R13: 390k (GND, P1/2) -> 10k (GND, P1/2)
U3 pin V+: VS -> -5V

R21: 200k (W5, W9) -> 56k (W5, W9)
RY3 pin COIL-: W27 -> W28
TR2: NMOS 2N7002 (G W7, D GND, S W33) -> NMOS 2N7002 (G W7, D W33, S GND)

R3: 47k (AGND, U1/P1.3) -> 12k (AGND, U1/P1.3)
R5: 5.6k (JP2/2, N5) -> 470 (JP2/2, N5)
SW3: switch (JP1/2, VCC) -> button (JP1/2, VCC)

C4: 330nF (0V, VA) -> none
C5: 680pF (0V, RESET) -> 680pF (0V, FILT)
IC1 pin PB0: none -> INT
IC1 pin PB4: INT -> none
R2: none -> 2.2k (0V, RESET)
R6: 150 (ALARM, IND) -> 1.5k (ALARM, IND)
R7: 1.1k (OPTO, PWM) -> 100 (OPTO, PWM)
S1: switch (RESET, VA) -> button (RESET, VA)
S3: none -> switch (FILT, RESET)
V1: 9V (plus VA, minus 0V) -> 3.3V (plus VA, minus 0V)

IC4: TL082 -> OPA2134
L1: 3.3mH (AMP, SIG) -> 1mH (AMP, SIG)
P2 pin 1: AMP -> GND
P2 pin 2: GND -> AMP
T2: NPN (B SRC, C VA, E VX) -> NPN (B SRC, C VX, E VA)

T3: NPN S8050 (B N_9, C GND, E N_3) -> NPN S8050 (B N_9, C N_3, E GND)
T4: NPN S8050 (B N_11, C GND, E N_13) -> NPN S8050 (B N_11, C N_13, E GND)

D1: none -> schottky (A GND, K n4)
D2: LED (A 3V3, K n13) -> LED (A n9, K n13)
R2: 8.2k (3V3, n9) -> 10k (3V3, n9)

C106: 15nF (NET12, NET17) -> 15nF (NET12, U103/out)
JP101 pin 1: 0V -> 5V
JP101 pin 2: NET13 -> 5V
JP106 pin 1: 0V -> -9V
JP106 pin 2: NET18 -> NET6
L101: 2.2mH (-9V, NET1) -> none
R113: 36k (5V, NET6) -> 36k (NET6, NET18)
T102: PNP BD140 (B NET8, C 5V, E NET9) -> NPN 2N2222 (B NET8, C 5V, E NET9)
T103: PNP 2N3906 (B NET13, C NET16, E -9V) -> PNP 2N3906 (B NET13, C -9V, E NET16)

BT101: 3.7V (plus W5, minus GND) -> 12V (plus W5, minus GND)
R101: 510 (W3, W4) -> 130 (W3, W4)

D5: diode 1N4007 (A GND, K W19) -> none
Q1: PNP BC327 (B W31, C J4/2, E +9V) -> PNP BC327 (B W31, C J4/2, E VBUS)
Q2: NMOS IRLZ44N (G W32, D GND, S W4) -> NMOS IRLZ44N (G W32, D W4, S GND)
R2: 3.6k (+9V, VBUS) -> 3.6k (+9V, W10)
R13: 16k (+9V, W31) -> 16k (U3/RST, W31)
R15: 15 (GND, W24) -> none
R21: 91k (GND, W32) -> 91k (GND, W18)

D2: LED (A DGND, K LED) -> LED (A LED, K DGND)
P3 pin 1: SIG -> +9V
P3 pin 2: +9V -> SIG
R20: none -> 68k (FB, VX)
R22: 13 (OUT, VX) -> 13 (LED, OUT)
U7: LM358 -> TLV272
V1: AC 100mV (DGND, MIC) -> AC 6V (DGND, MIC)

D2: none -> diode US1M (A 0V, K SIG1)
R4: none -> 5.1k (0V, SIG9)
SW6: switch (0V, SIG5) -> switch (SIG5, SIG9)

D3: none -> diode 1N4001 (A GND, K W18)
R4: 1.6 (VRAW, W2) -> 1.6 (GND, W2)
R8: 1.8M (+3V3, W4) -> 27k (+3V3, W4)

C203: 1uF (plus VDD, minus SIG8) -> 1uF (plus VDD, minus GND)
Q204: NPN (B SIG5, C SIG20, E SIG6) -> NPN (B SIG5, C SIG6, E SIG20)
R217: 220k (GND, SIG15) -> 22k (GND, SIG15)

━━━

Your output must be one number: how many lines of the listing include "diode".

3